Task to complete: Beginning with the line that includes "GAS1 pin DO: D0 -> D8", return every remaining line of the material exactly as it reads, but not the pictures.

○ ○ ○ ○ ○

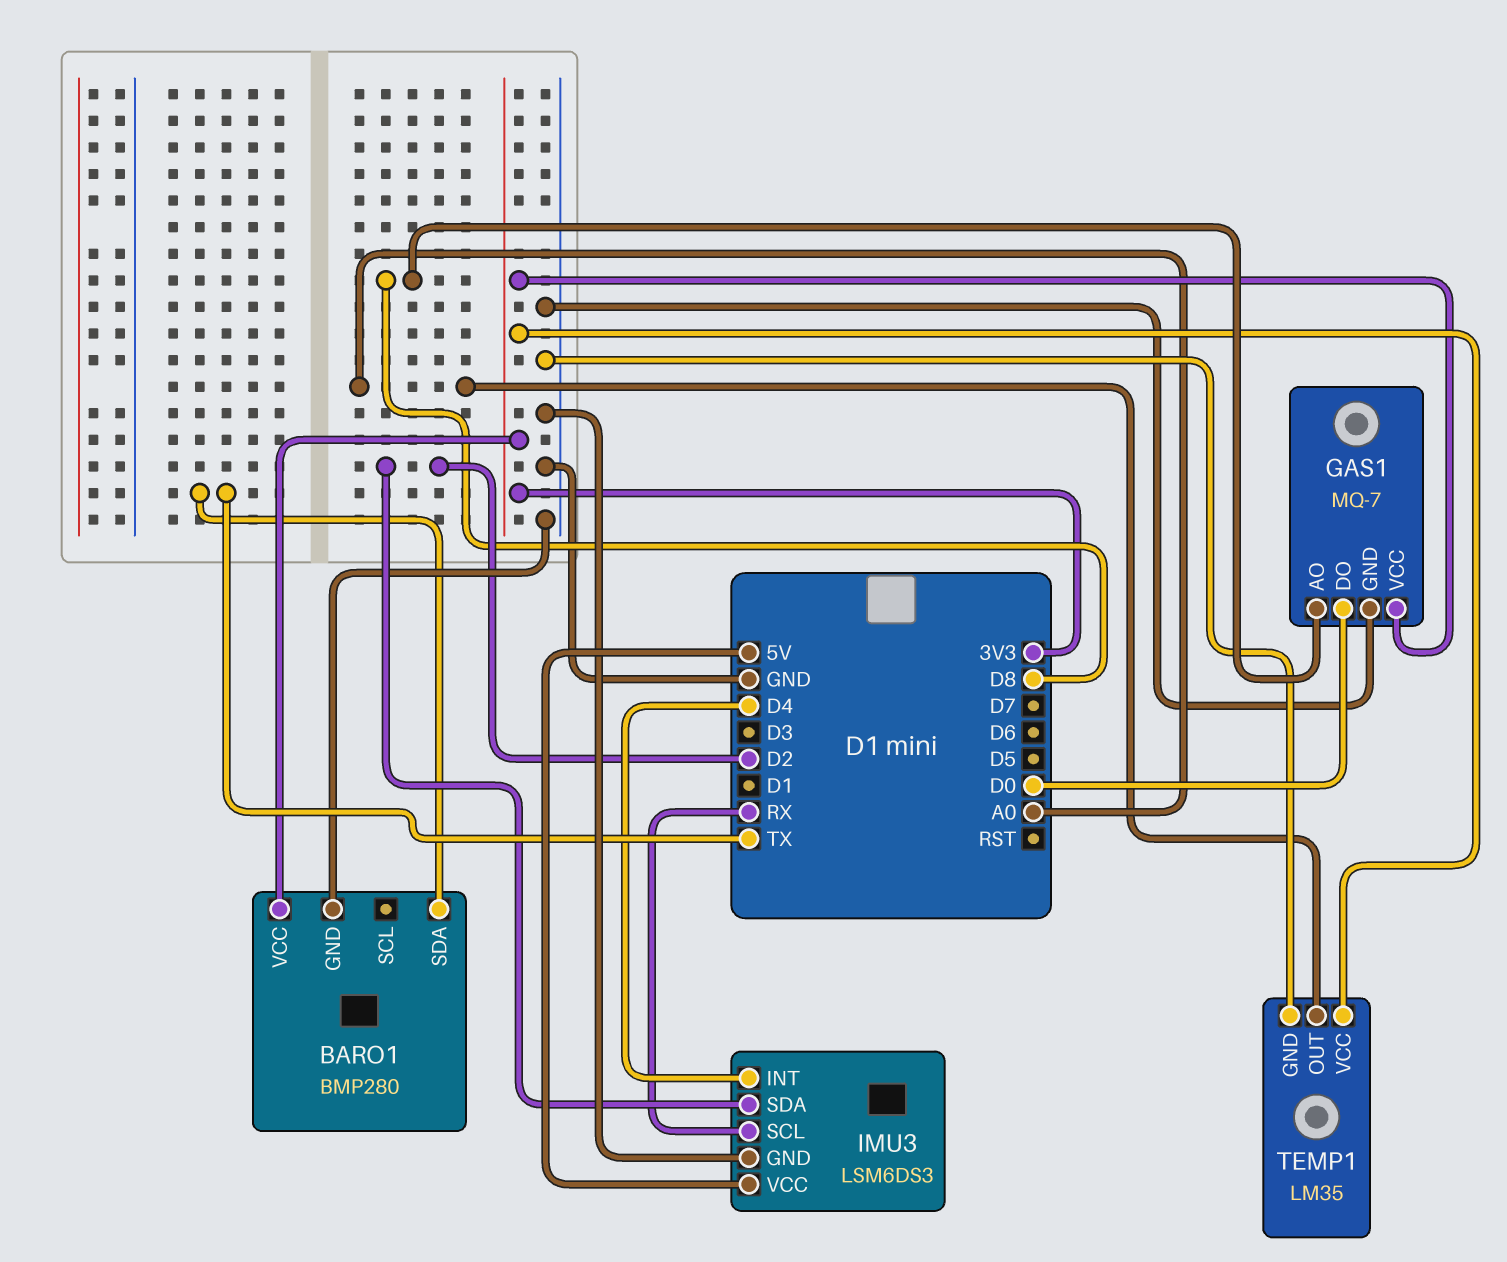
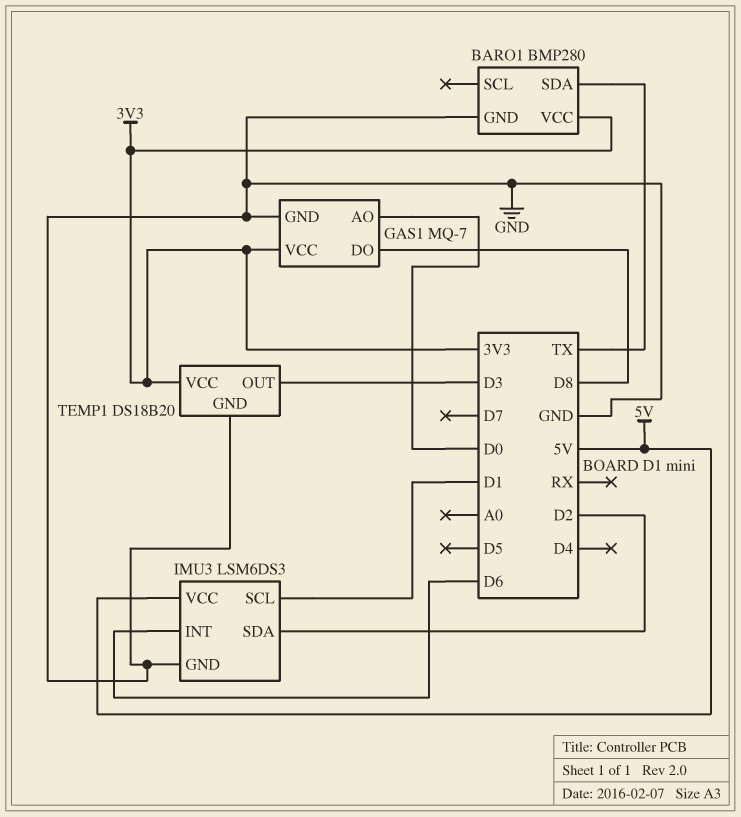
GAS1 pin AO: D8 -> D0
GAS1 pin DO: D0 -> D8
IMU3 pin INT: D4 -> D6
IMU3 pin SCL: RX -> D1
TEMP1: LM35 -> DS18B20
TEMP1 pin OUT: A0 -> D3

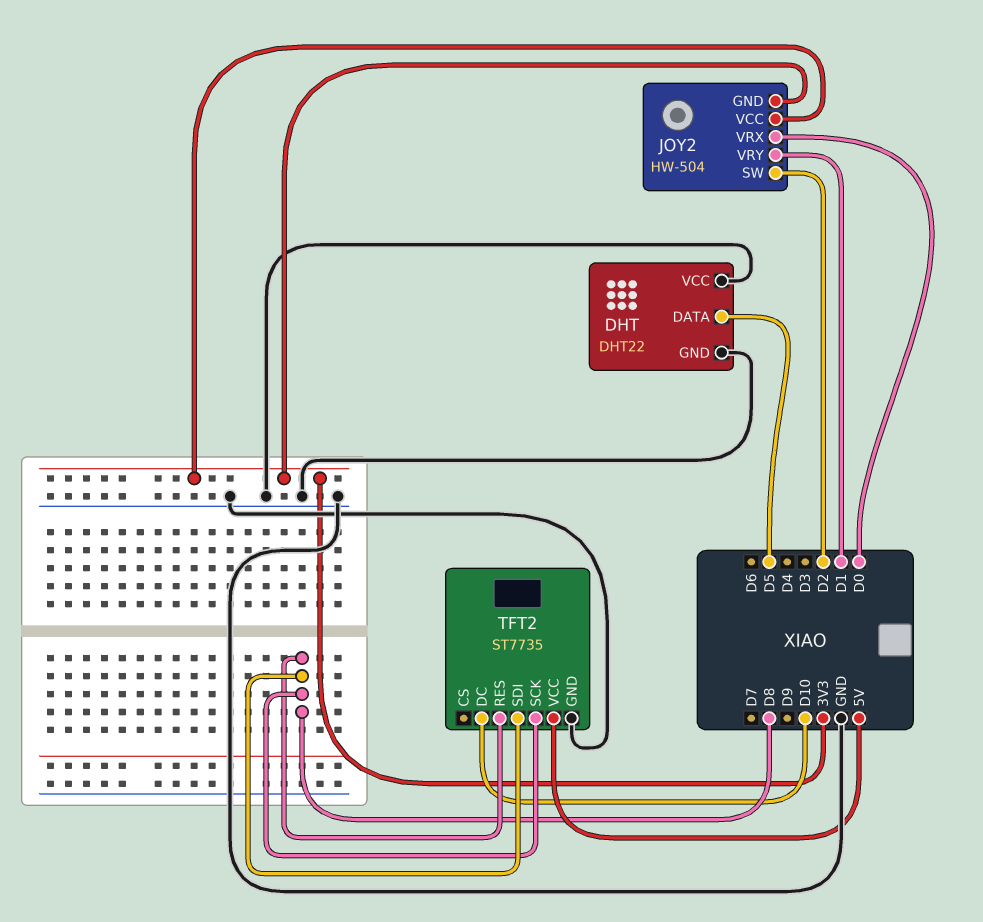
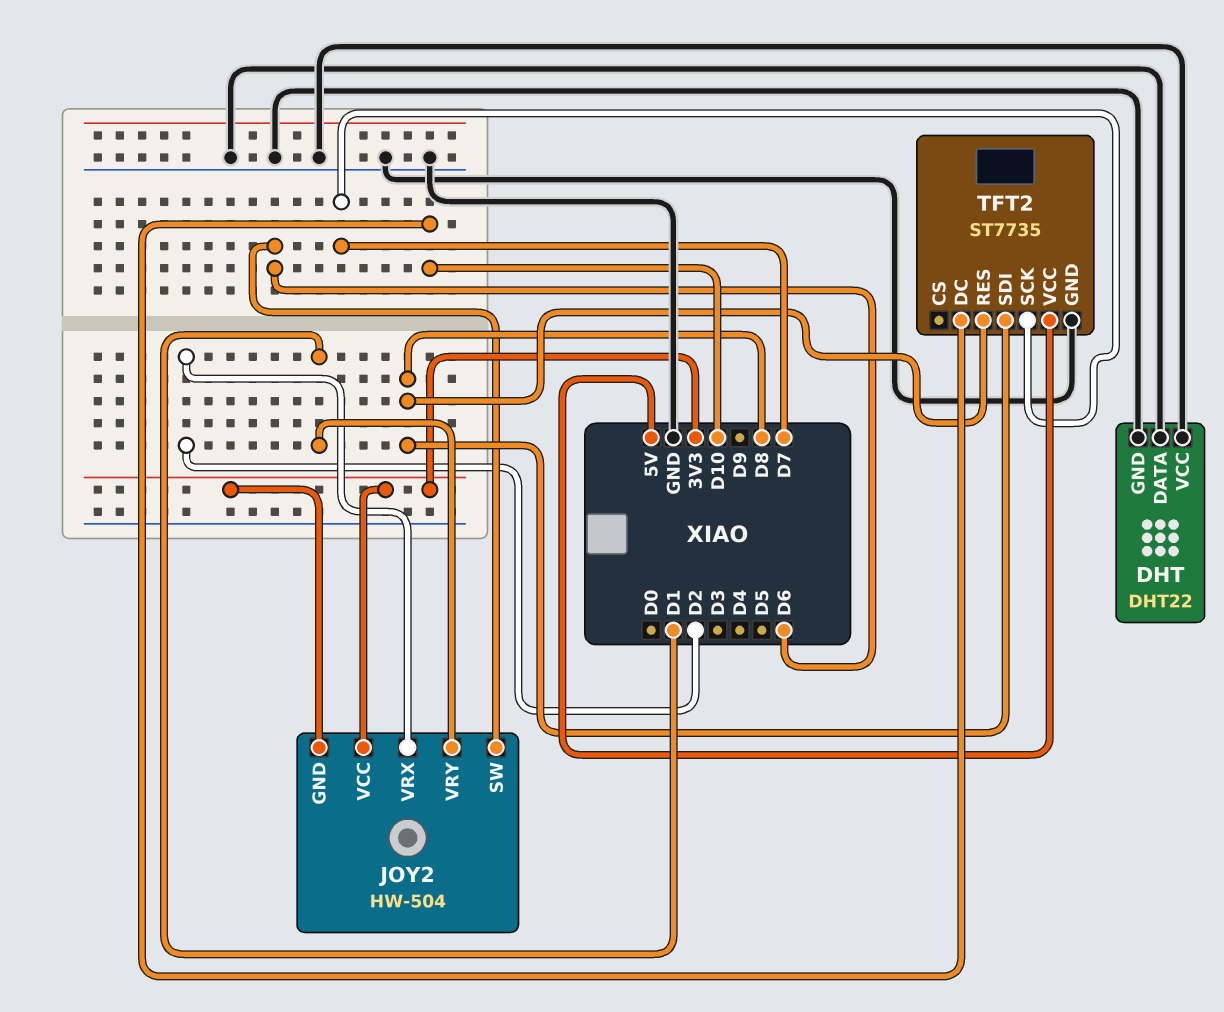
DHT pin DATA: D5 -> GND
JOY2 pin SW: D2 -> D6
JOY2 pin VRX: D0 -> D2
TFT2 pin SCK: D8 -> D7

○ ○ ○ ○ ○

Output for this task:
GAS1 pin DO: D0 -> D8
IMU3 pin INT: D4 -> D6
IMU3 pin SCL: RX -> D1
TEMP1: LM35 -> DS18B20
TEMP1 pin OUT: A0 -> D3

DHT pin DATA: D5 -> GND
JOY2 pin SW: D2 -> D6
JOY2 pin VRX: D0 -> D2
TFT2 pin SCK: D8 -> D7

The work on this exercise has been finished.